Every record below must be written out exactly. Leave out the pictures.

- _MATERIAL SHOWN_:
== Segment start ==
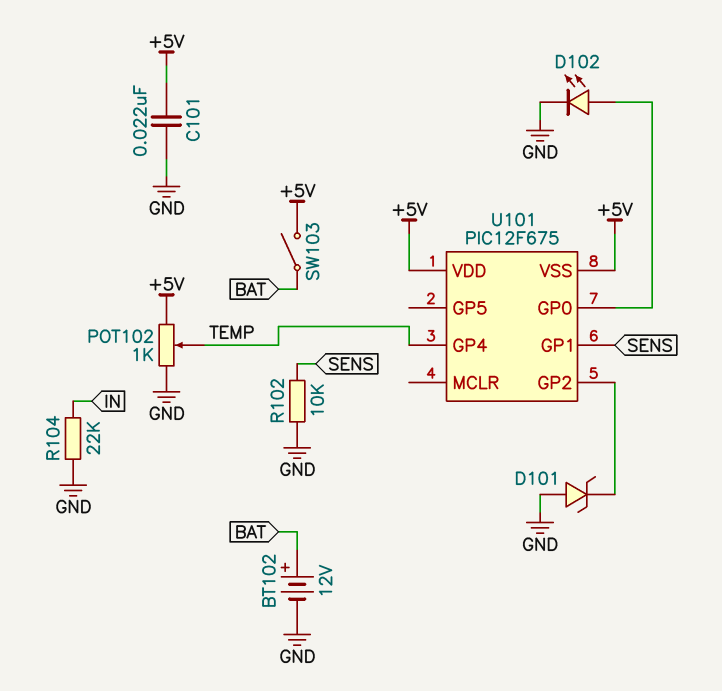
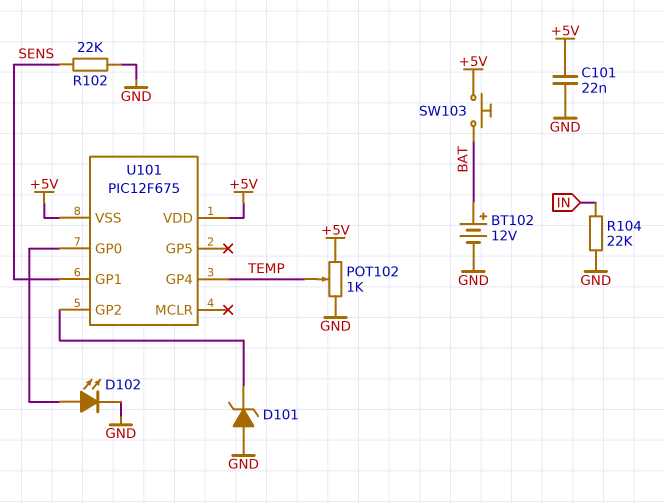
R102: 10k (GND, SENS) -> 22k (GND, SENS)
SW103: switch (+5V, BAT) -> button (+5V, BAT)

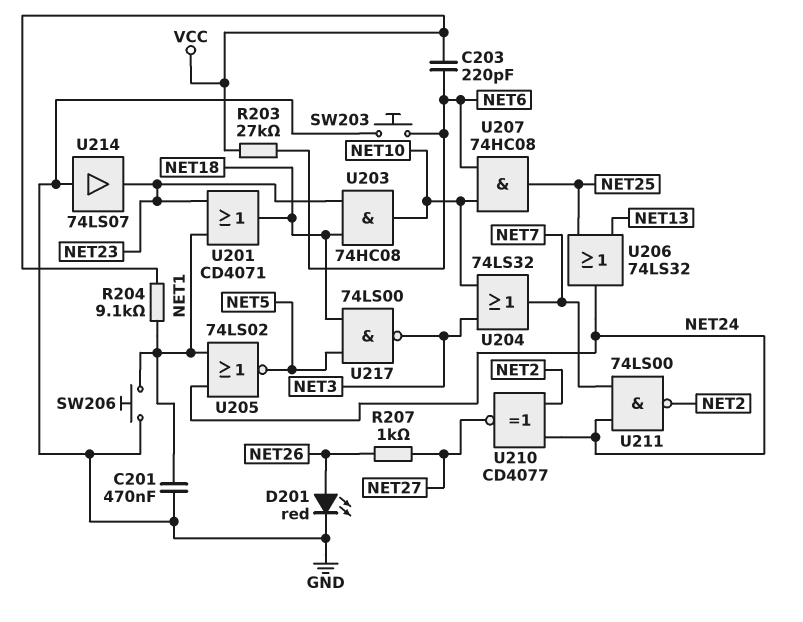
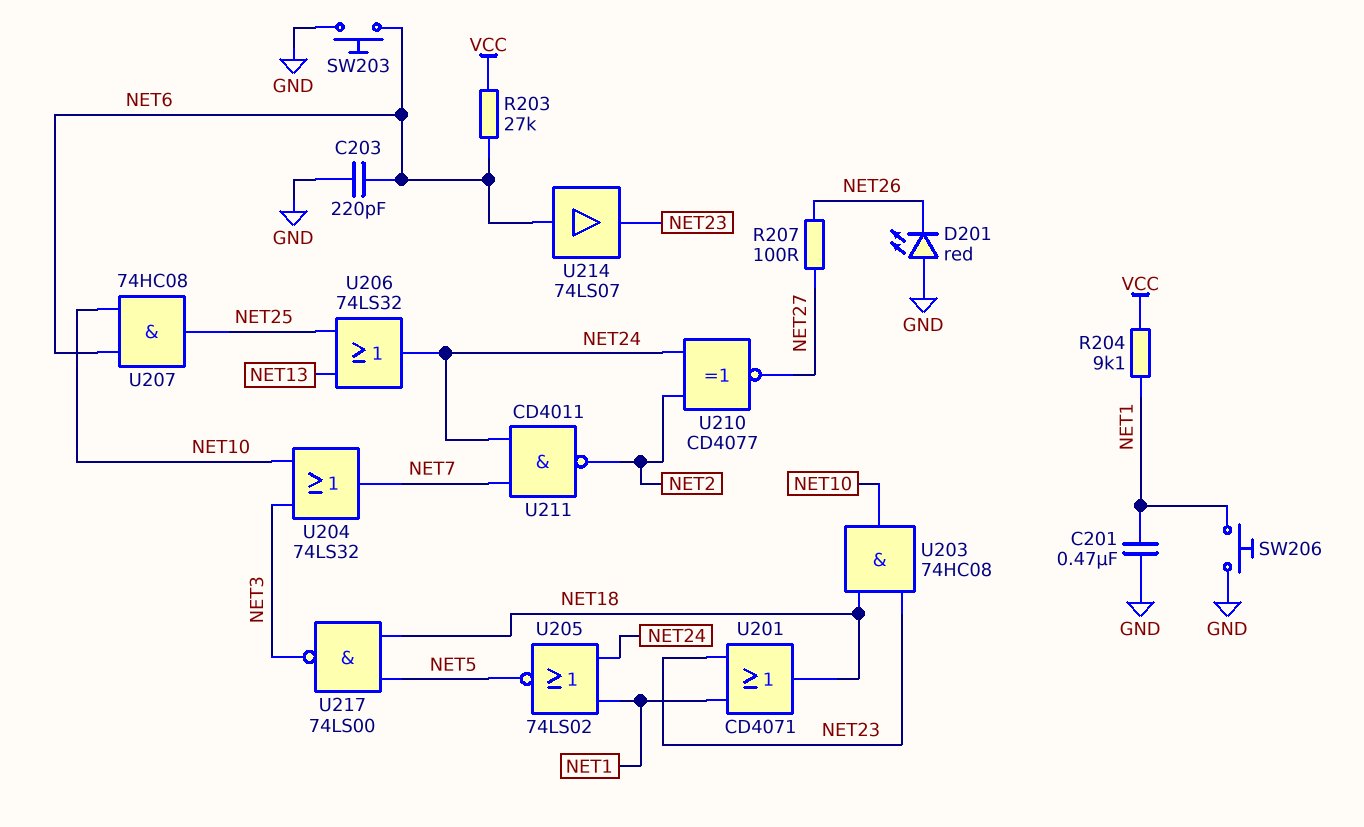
C203: 220pF (NET6, VCC) -> 220pF (GND, NET6)
D201: LED red (A NET26, K GND) -> LED red (A GND, K NET26)
R207: 1k (NET26, NET27) -> 100 (NET26, NET27)
U211: NAND 74LS00 (in NET7, in NET24, out NET2) -> NAND CD4011 (in NET7, in NET24, out NET2)
U214: buffer 74LS07 (in GND, out NET23) -> buffer 74LS07 (in NET6, out NET23)

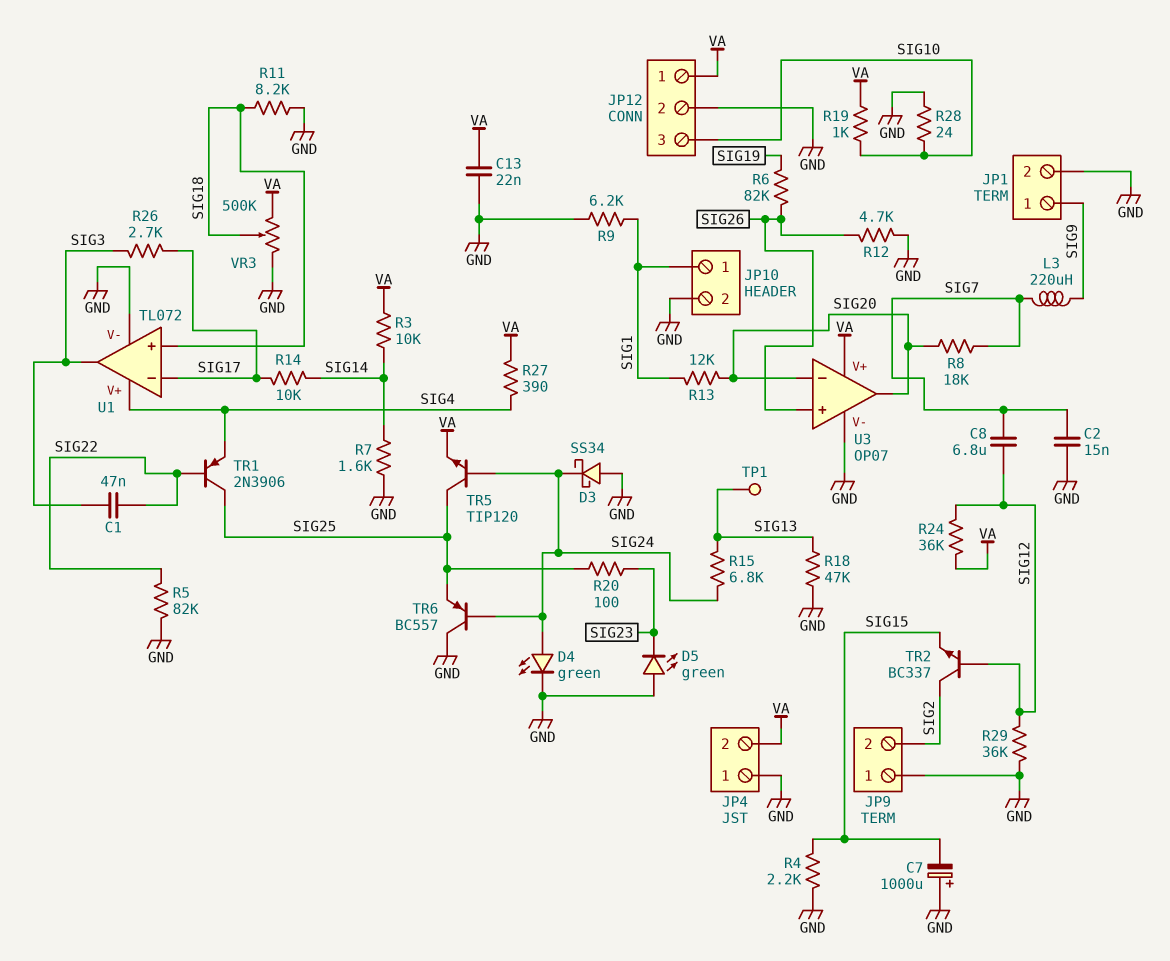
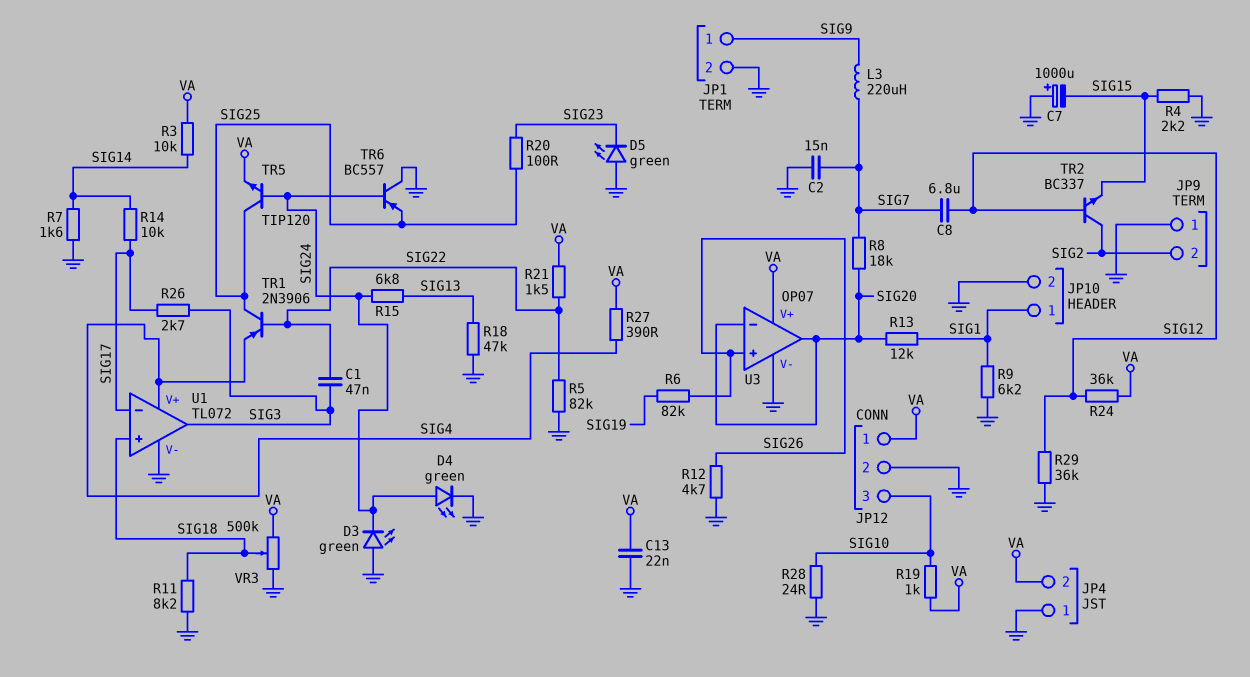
D3: schottky SS34 (A GND, K SIG24) -> LED green (A GND, K SIG24)
R21: none -> 1.5k (SIG22, VA)
TP1: test point (SIG13) -> none

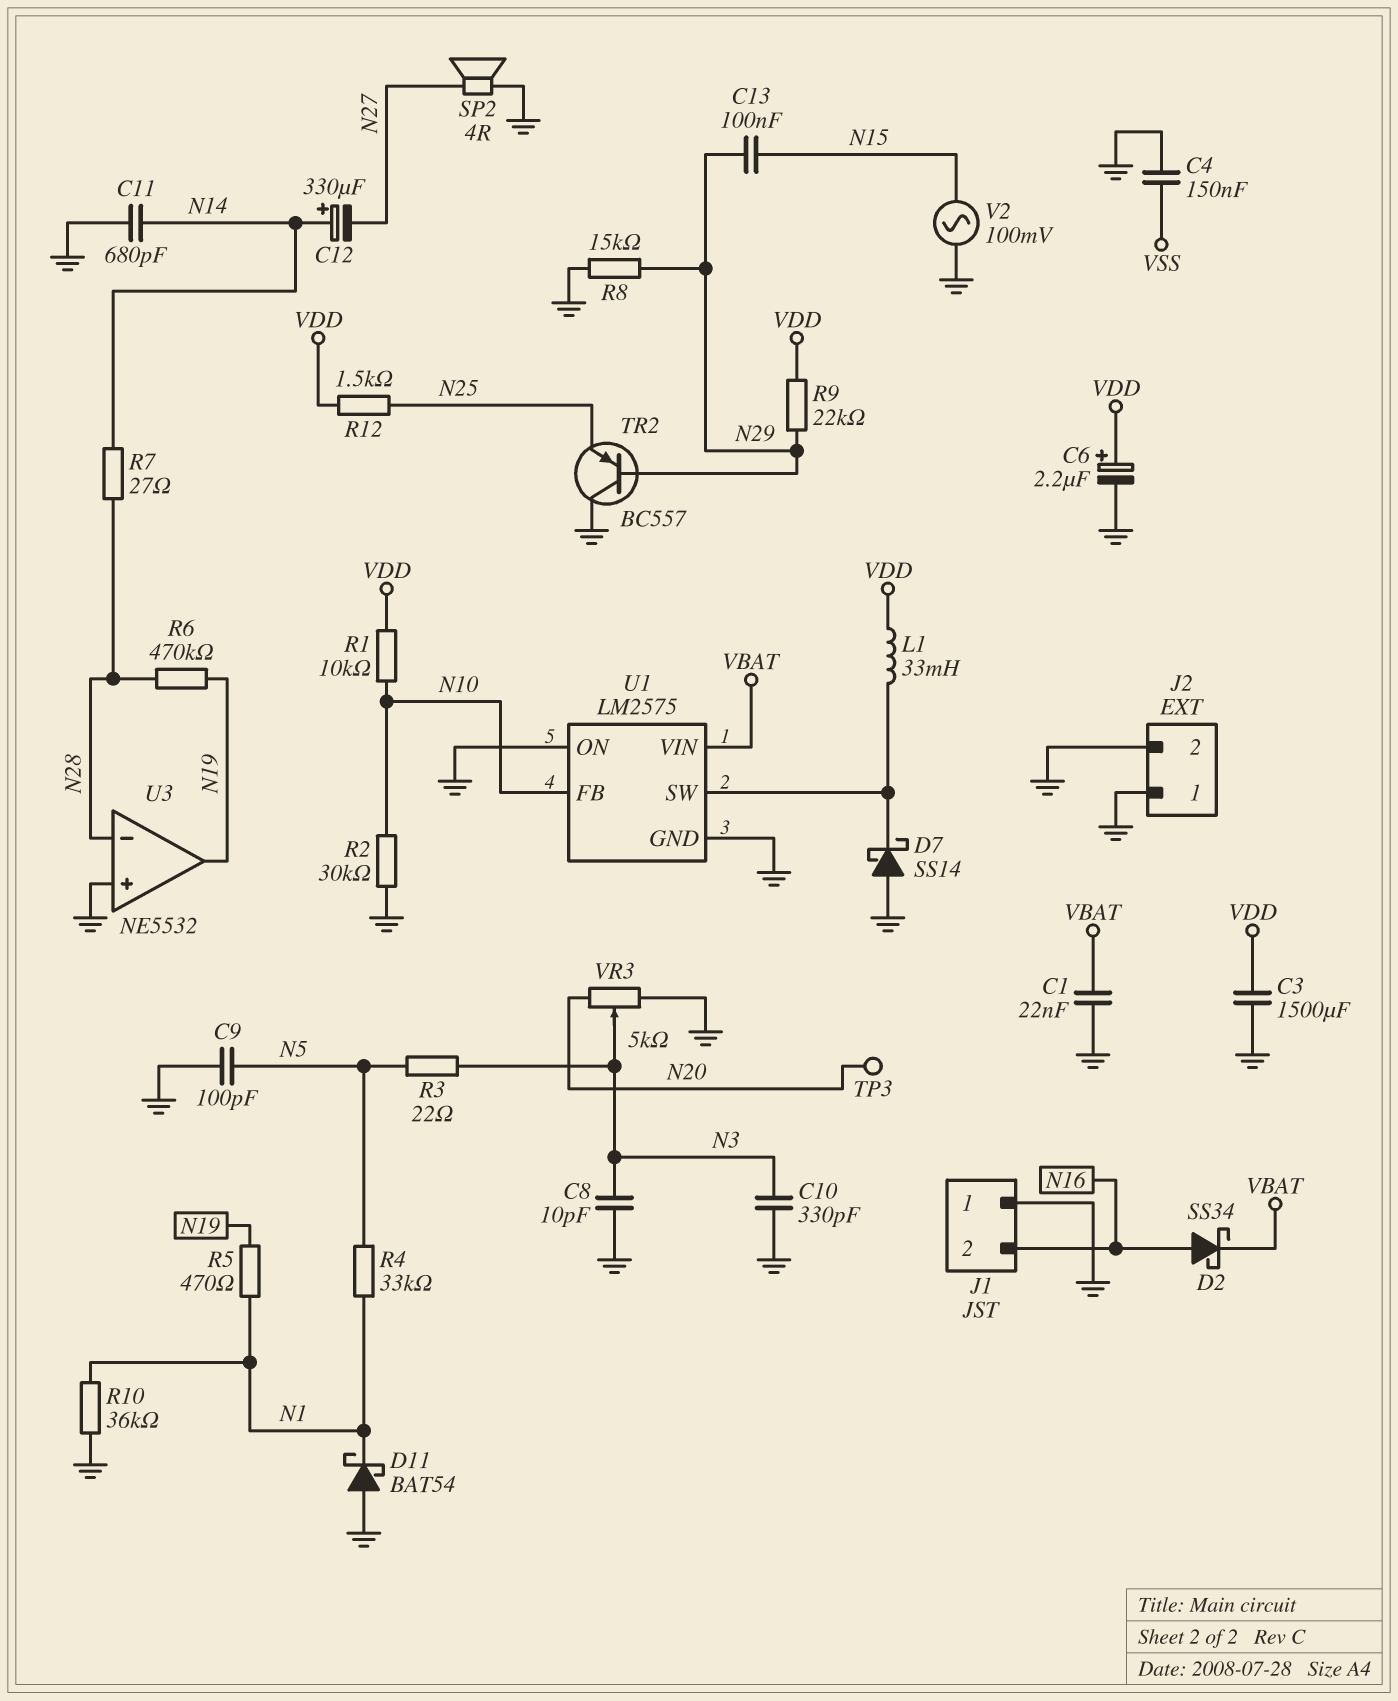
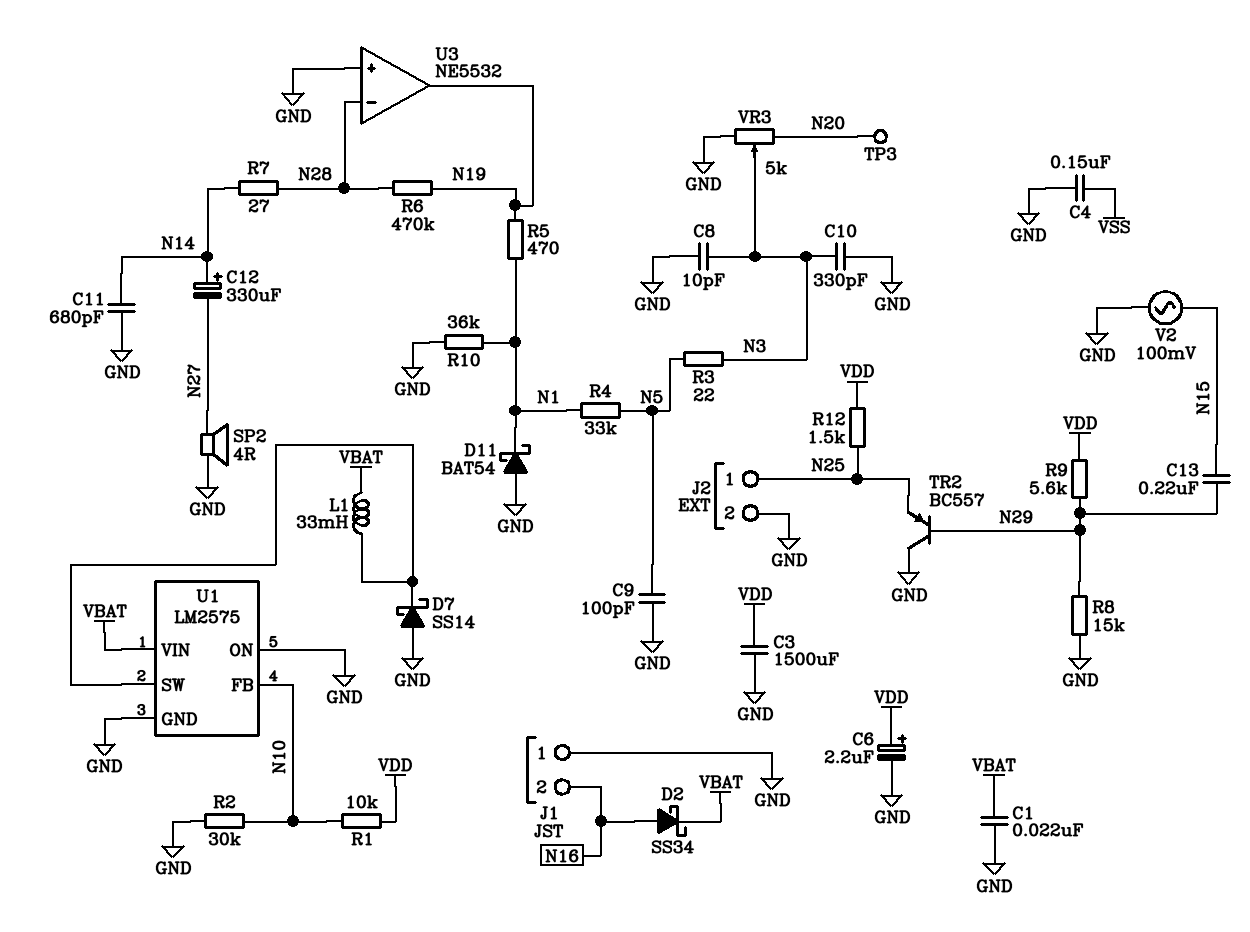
C13: 100nF (N15, N29) -> 220nF (N15, N29)
J2 pin 1: GND -> N25
L1: 33mH (U1/SW, VDD) -> 33mH (U1/SW, VBAT)
R9: 22k (N29, VDD) -> 5.6k (N29, VDD)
== Segment end ==
- _TASK OUTPUT_:
R102: 10k (GND, SENS) -> 22k (GND, SENS)
SW103: switch (+5V, BAT) -> button (+5V, BAT)

C203: 220pF (NET6, VCC) -> 220pF (GND, NET6)
D201: LED red (A NET26, K GND) -> LED red (A GND, K NET26)
R207: 1k (NET26, NET27) -> 100 (NET26, NET27)
U211: NAND 74LS00 (in NET7, in NET24, out NET2) -> NAND CD4011 (in NET7, in NET24, out NET2)
U214: buffer 74LS07 (in GND, out NET23) -> buffer 74LS07 (in NET6, out NET23)

D3: schottky SS34 (A GND, K SIG24) -> LED green (A GND, K SIG24)
R21: none -> 1.5k (SIG22, VA)
TP1: test point (SIG13) -> none

C13: 100nF (N15, N29) -> 220nF (N15, N29)
J2 pin 1: GND -> N25
L1: 33mH (U1/SW, VDD) -> 33mH (U1/SW, VBAT)
R9: 22k (N29, VDD) -> 5.6k (N29, VDD)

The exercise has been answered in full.